··· Record extracts ···

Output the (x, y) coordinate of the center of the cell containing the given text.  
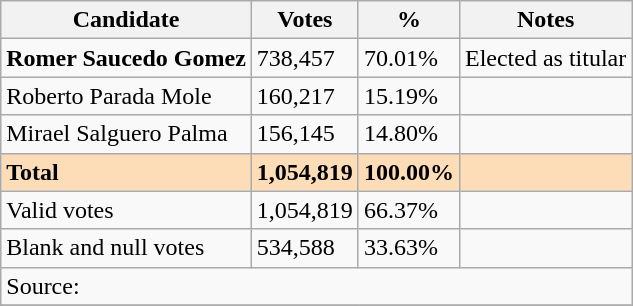
Mirael Salguero Palma (126, 134)
70.01% (408, 58)
100.00% (408, 172)
% (408, 20)
Source: (316, 286)
Votes (304, 20)
534,588 (304, 248)
160,217 (304, 96)
156,145 (304, 134)
Valid votes (126, 210)
Blank and null votes (126, 248)
Romer Saucedo Gomez (126, 58)
Total (126, 172)
Candidate (126, 20)
Notes (545, 20)
Roberto Parada Mole (126, 96)
14.80% (408, 134)
Elected as titular (545, 58)
66.37% (408, 210)
33.63% (408, 248)
738,457 (304, 58)
15.19% (408, 96)
Determine the [X, Y] coordinate at the center of the cell enclosing the given text.  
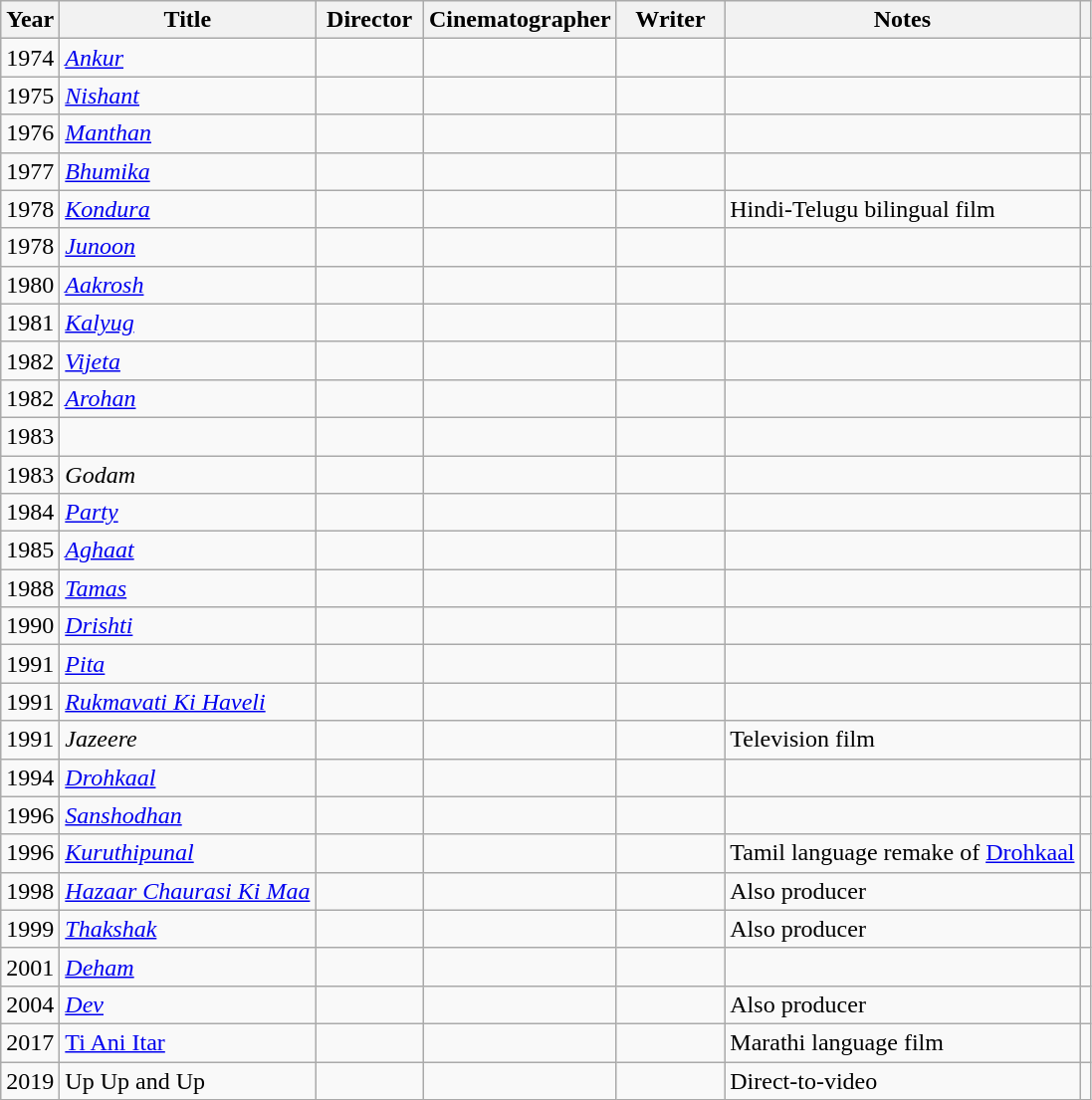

···

[Problem details] Can you copy the data above word for word, starting at the line that contains "Mirael Salguero Palma (126, 134)" and continuing through the end of the data? Leave out the pictures.

[Correct answer]
Mirael Salguero Palma (126, 134)
70.01% (408, 58)
100.00% (408, 172)
% (408, 20)
Source: (316, 286)
Votes (304, 20)
534,588 (304, 248)
160,217 (304, 96)
156,145 (304, 134)
Valid votes (126, 210)
Blank and null votes (126, 248)
Romer Saucedo Gomez (126, 58)
Total (126, 172)
Candidate (126, 20)
Notes (545, 20)
Roberto Parada Mole (126, 96)
14.80% (408, 134)
Elected as titular (545, 58)
66.37% (408, 210)
33.63% (408, 248)
738,457 (304, 58)
15.19% (408, 96)
Determine the [X, Y] coordinate at the center of the cell enclosing the given text.  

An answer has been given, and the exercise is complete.